- _The task_
Reproduce exactly the lines from the start of the records through the line containing "The tenedor [azul]", both included. Leave the pictures out.

- _Stored data_
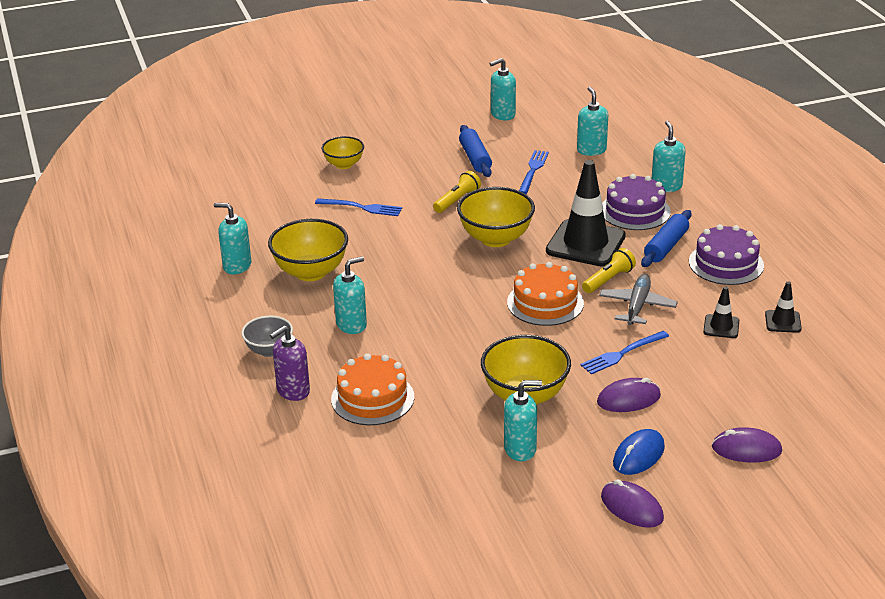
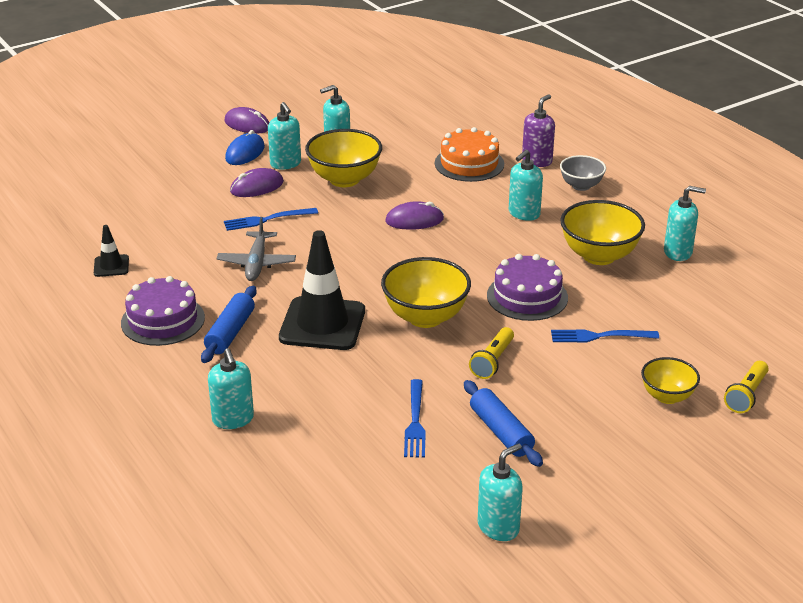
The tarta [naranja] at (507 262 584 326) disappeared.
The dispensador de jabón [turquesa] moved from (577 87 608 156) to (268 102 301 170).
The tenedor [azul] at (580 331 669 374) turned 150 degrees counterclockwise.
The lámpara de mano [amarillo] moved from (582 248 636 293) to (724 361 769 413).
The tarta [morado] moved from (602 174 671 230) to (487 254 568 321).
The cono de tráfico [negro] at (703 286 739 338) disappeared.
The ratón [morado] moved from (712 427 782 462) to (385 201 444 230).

- _Solution for this problem_
The tarta [naranja] at (507 262 584 326) disappeared.
The dispensador de jabón [turquesa] moved from (577 87 608 156) to (268 102 301 170).
The tenedor [azul] at (580 331 669 374) turned 150 degrees counterclockwise.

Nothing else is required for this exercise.